When you reach the line containing "orange brick A1", include it and stop; until then, return each line of the material exactly, starting with the first.

Top of INFORMATION PROVIDED

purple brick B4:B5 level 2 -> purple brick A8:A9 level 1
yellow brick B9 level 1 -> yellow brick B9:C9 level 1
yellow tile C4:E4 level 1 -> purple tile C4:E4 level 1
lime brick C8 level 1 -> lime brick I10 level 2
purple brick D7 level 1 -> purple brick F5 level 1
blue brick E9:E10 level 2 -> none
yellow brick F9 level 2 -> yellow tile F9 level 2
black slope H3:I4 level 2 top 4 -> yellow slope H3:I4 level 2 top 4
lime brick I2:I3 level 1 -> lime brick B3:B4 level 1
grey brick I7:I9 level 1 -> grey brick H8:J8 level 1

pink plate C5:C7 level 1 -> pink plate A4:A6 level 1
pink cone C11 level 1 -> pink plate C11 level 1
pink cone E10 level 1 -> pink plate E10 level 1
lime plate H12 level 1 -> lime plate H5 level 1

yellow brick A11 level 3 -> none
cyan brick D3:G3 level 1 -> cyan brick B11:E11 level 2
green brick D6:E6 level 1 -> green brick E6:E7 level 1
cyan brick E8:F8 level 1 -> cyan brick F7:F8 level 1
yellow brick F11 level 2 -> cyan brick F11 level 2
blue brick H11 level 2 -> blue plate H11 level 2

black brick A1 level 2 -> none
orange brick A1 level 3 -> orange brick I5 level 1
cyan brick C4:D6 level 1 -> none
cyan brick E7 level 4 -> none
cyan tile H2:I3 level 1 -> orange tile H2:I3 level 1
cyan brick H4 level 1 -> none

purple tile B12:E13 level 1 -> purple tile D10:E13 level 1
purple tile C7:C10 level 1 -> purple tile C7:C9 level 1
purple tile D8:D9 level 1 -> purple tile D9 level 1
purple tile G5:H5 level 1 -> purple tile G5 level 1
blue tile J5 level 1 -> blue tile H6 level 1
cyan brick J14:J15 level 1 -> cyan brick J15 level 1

Bottom of INFORMATION PROVIDED

**RESPONSE TO THE TASK:**
purple brick B4:B5 level 2 -> purple brick A8:A9 level 1
yellow brick B9 level 1 -> yellow brick B9:C9 level 1
yellow tile C4:E4 level 1 -> purple tile C4:E4 level 1
lime brick C8 level 1 -> lime brick I10 level 2
purple brick D7 level 1 -> purple brick F5 level 1
blue brick E9:E10 level 2 -> none
yellow brick F9 level 2 -> yellow tile F9 level 2
black slope H3:I4 level 2 top 4 -> yellow slope H3:I4 level 2 top 4
lime brick I2:I3 level 1 -> lime brick B3:B4 level 1
grey brick I7:I9 level 1 -> grey brick H8:J8 level 1

pink plate C5:C7 level 1 -> pink plate A4:A6 level 1
pink cone C11 level 1 -> pink plate C11 level 1
pink cone E10 level 1 -> pink plate E10 level 1
lime plate H12 level 1 -> lime plate H5 level 1

yellow brick A11 level 3 -> none
cyan brick D3:G3 level 1 -> cyan brick B11:E11 level 2
green brick D6:E6 level 1 -> green brick E6:E7 level 1
cyan brick E8:F8 level 1 -> cyan brick F7:F8 level 1
yellow brick F11 level 2 -> cyan brick F11 level 2
blue brick H11 level 2 -> blue plate H11 level 2

black brick A1 level 2 -> none
orange brick A1 level 3 -> orange brick I5 level 1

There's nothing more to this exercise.